━━━ Supplied information ━━━

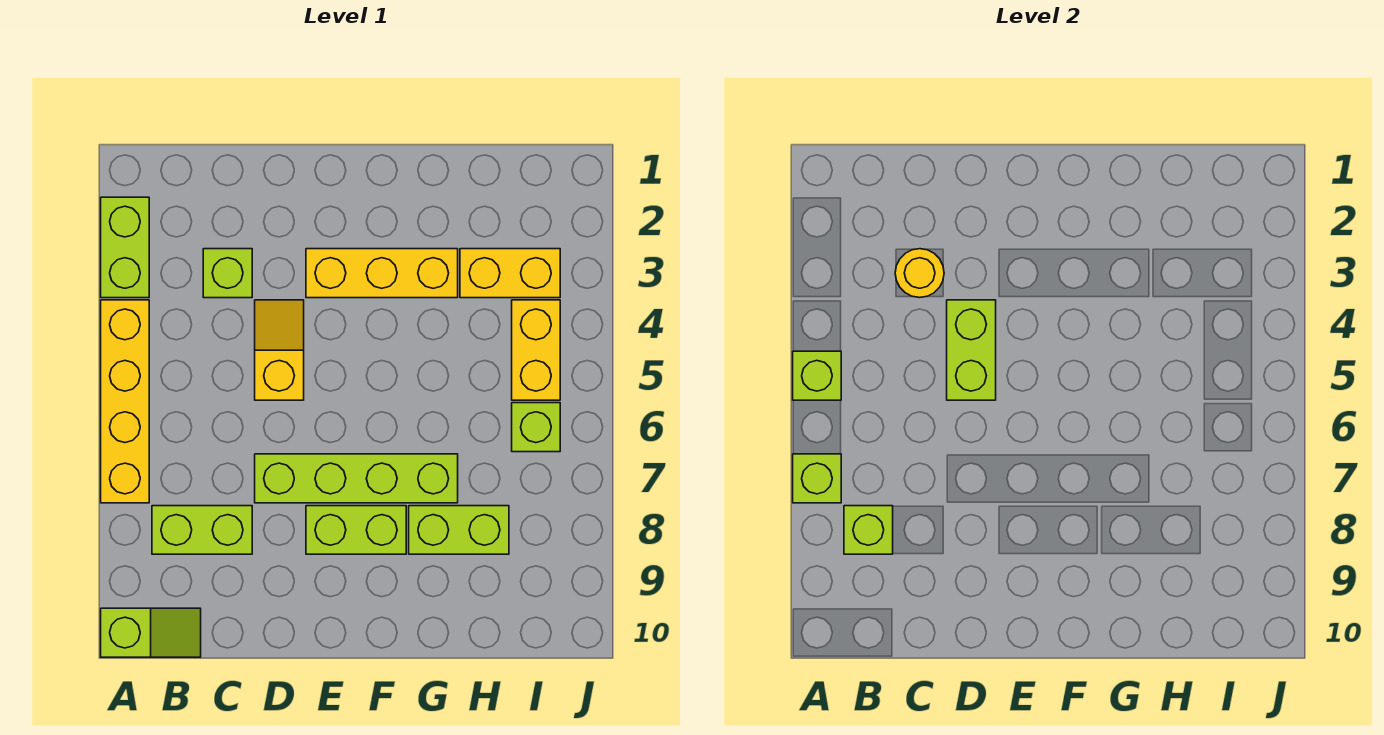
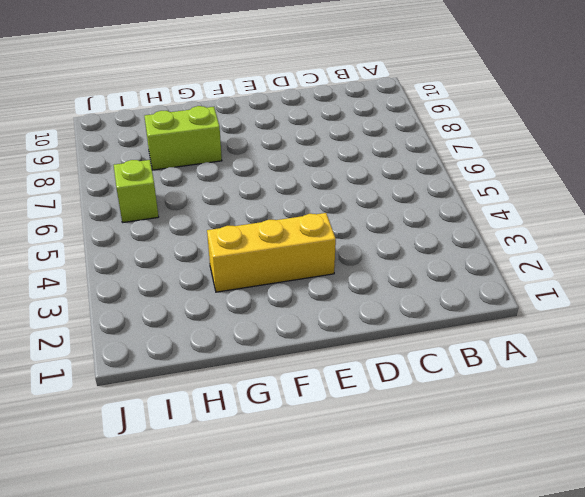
none -> lime brick A2:A3 level 1
none -> yellow brick A4:A7 level 1
none -> lime slope A10:B10 level 1 top A

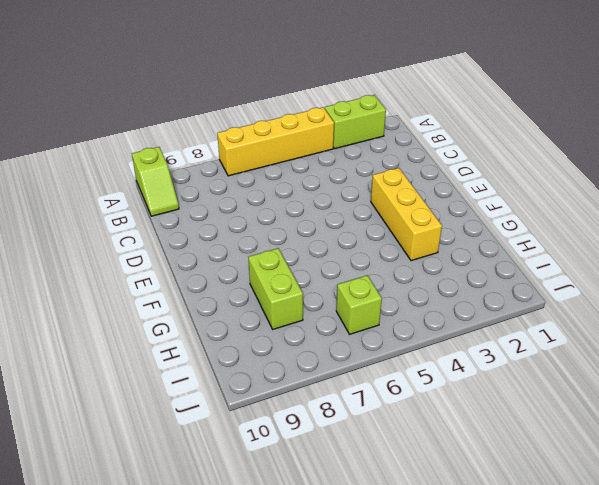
none -> lime brick B8:C8 level 1
none -> lime brick C3 level 1
none -> yellow slope D4:D5 level 1 top 5

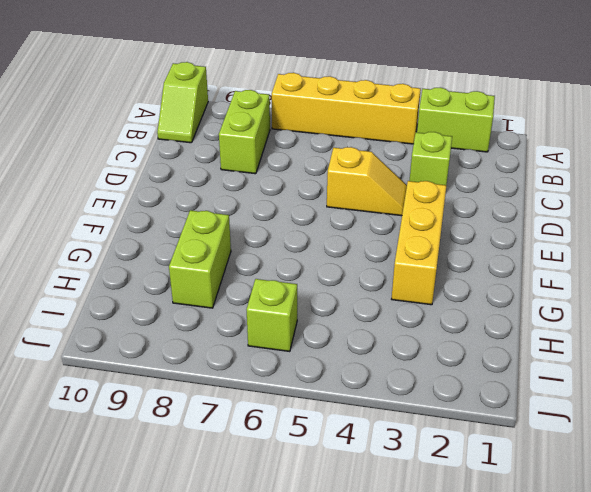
none -> lime brick D7:G7 level 1
none -> lime brick E8:F8 level 1
none -> yellow brick H3:I3 level 1

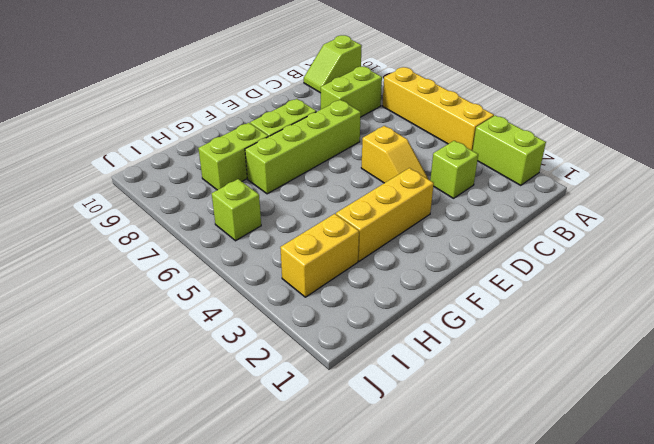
none -> yellow brick I4:I5 level 1
none -> lime brick A5 level 2
none -> lime brick A7 level 2

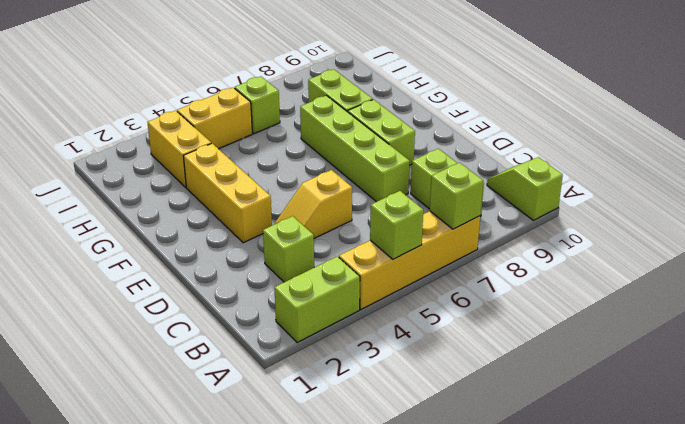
none -> lime brick B8 level 2
none -> yellow round brick C3 level 2
none -> lime brick D4:D5 level 2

━━━

### Task prompt
Without any pictures, write out the lines running from the one containing "none -> lime brick A7 level 2" through the end of the listing above, both included, exactly as given.

### Problem solution
none -> lime brick A7 level 2

none -> lime brick B8 level 2
none -> yellow round brick C3 level 2
none -> lime brick D4:D5 level 2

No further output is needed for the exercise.